━━ Given entries
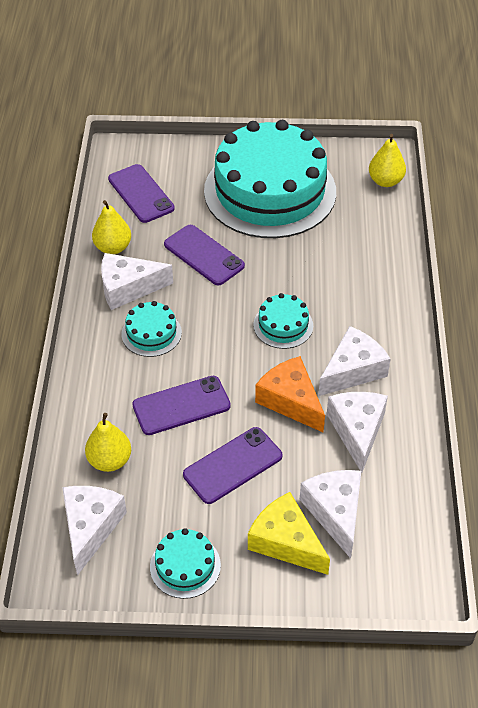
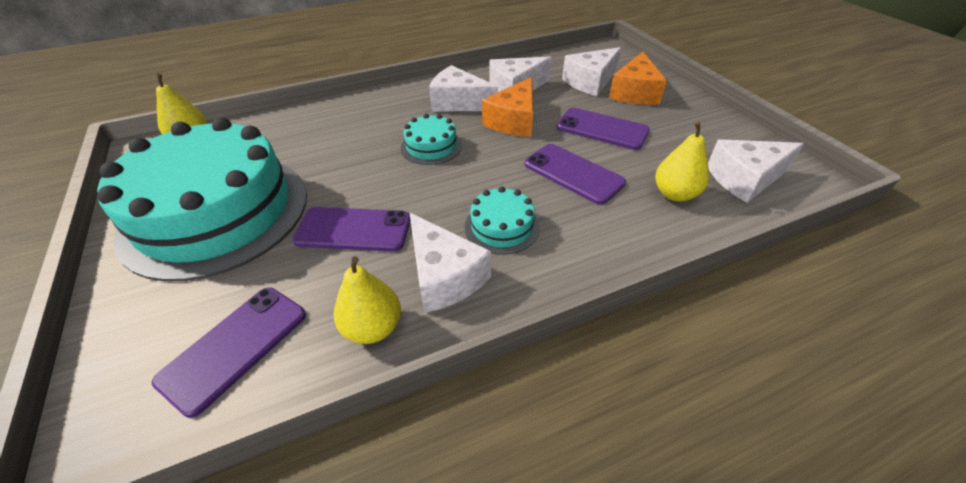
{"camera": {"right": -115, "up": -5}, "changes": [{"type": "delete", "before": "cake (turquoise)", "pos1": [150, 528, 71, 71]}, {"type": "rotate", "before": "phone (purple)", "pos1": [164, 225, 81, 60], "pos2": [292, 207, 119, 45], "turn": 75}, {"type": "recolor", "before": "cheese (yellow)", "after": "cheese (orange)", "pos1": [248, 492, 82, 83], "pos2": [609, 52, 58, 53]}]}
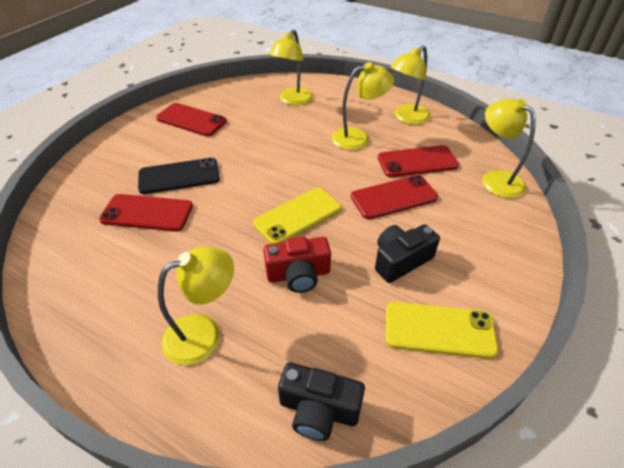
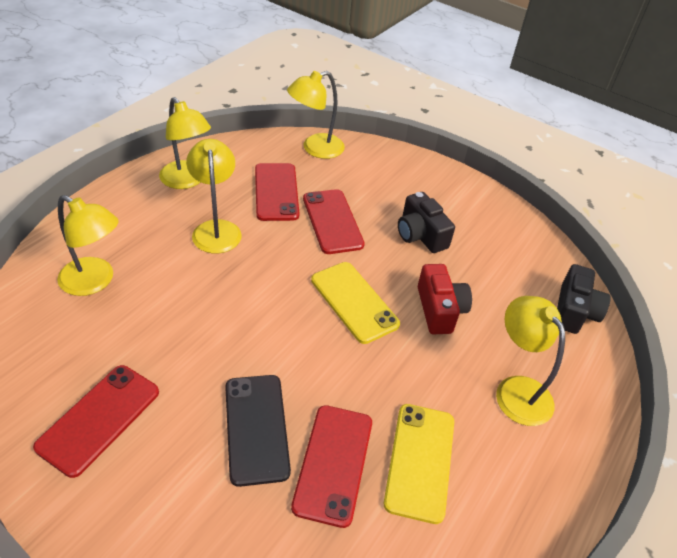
{"camera": {"right": -90, "up": 0}, "changes": [{"type": "move", "before": "phone (yellow)", "pos1": [386, 302, 112, 57], "pos2": [384, 404, 70, 120]}]}
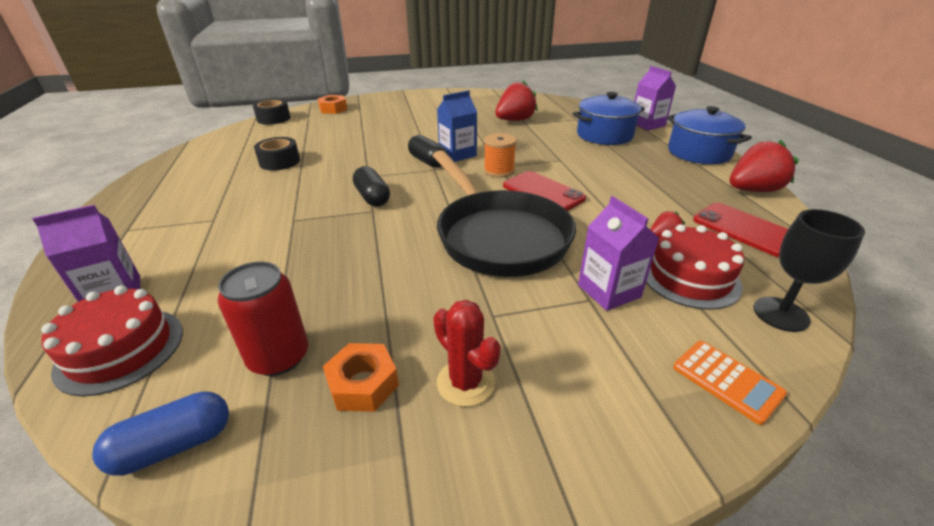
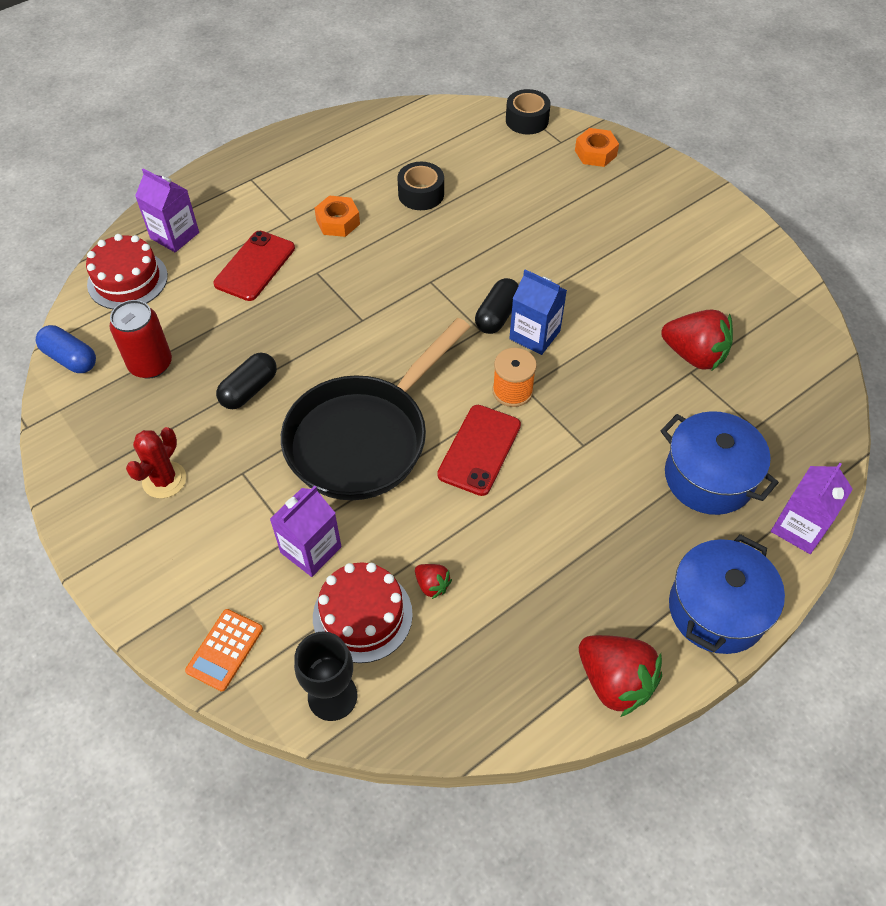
{"camera": {"right": 65, "up": 20}, "changes": [{"type": "move", "before": "nut (orange)", "pos1": [323, 343, 76, 69], "pos2": [314, 195, 46, 42]}, {"type": "move", "before": "capsule (black)", "pos1": [353, 166, 37, 41], "pos2": [216, 352, 61, 57]}, {"type": "move", "before": "phone (red)", "pos1": [693, 203, 95, 54], "pos2": [213, 231, 82, 70]}]}
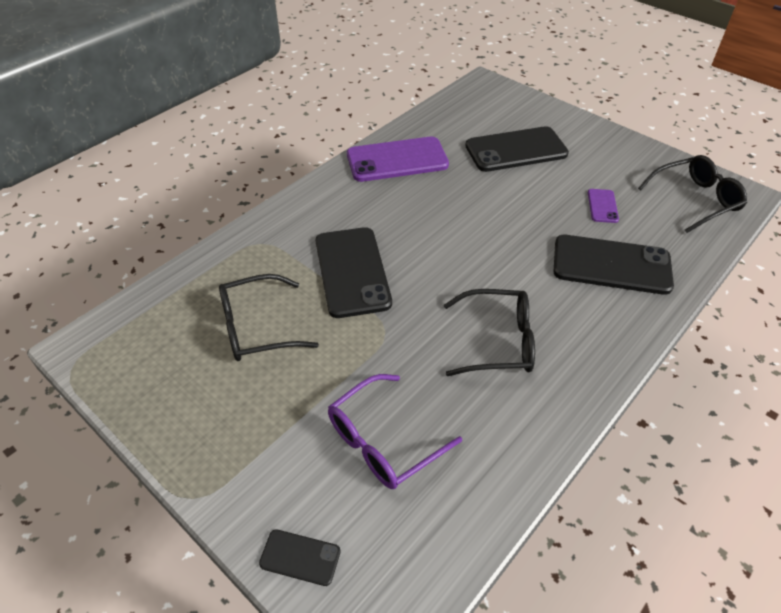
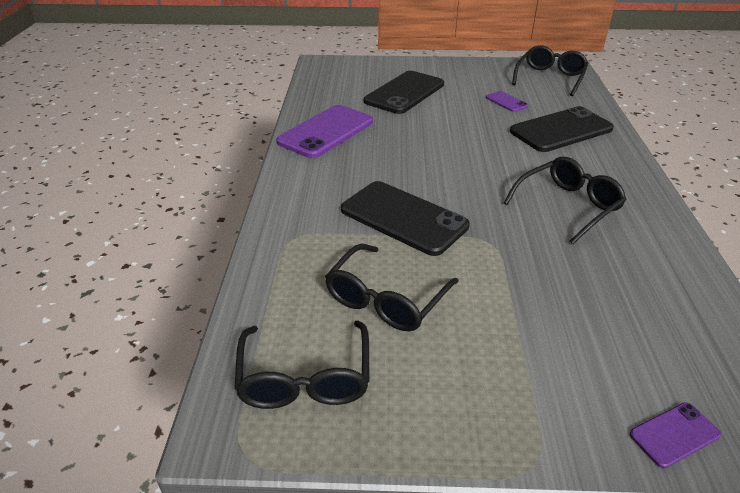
{"camera": {"right": -40, "up": -10}, "changes": [{"type": "recolor", "before": "phone (black)", "after": "phone (purple)", "pos1": [259, 529, 82, 57], "pos2": [630, 402, 91, 66]}, {"type": "delete", "before": "glasses (purple)", "pos1": [328, 374, 134, 115]}, {"type": "insert", "after": "glasses (black)", "pos2": [234, 321, 135, 88]}]}
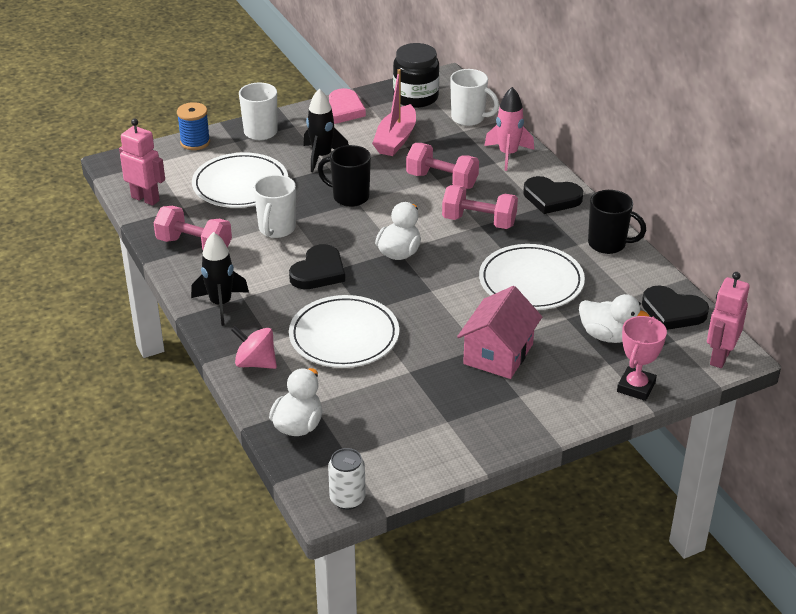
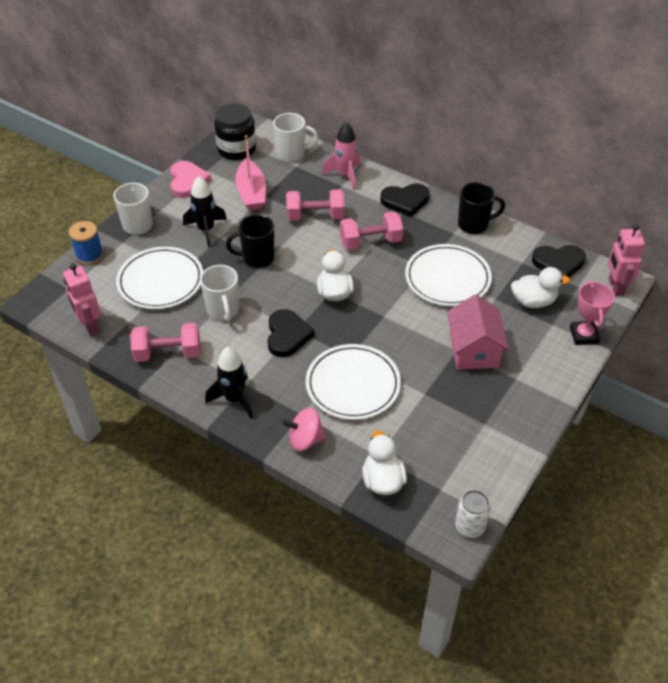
{"camera": {"right": -30, "up": 10}, "changes": [{"type": "rotate", "before": "robot (pink)", "pos1": [119, 119, 46, 87], "pos2": [63, 263, 38, 73], "turn": -120}]}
━━━━
What the exercise asks:
Output the records exactly, pictures excluded.

Task result:
{"camera": {"right": -115, "up": -5}, "changes": [{"type": "delete", "before": "cake (turquoise)", "pos1": [150, 528, 71, 71]}, {"type": "rotate", "before": "phone (purple)", "pos1": [164, 225, 81, 60], "pos2": [292, 207, 119, 45], "turn": 75}, {"type": "recolor", "before": "cheese (yellow)", "after": "cheese (orange)", "pos1": [248, 492, 82, 83], "pos2": [609, 52, 58, 53]}]}
{"camera": {"right": -90, "up": 0}, "changes": [{"type": "move", "before": "phone (yellow)", "pos1": [386, 302, 112, 57], "pos2": [384, 404, 70, 120]}]}
{"camera": {"right": 65, "up": 20}, "changes": [{"type": "move", "before": "nut (orange)", "pos1": [323, 343, 76, 69], "pos2": [314, 195, 46, 42]}, {"type": "move", "before": "capsule (black)", "pos1": [353, 166, 37, 41], "pos2": [216, 352, 61, 57]}, {"type": "move", "before": "phone (red)", "pos1": [693, 203, 95, 54], "pos2": [213, 231, 82, 70]}]}
{"camera": {"right": -40, "up": -10}, "changes": [{"type": "recolor", "before": "phone (black)", "after": "phone (purple)", "pos1": [259, 529, 82, 57], "pos2": [630, 402, 91, 66]}, {"type": "delete", "before": "glasses (purple)", "pos1": [328, 374, 134, 115]}, {"type": "insert", "after": "glasses (black)", "pos2": [234, 321, 135, 88]}]}
{"camera": {"right": -30, "up": 10}, "changes": [{"type": "rotate", "before": "robot (pink)", "pos1": [119, 119, 46, 87], "pos2": [63, 263, 38, 73], "turn": -120}]}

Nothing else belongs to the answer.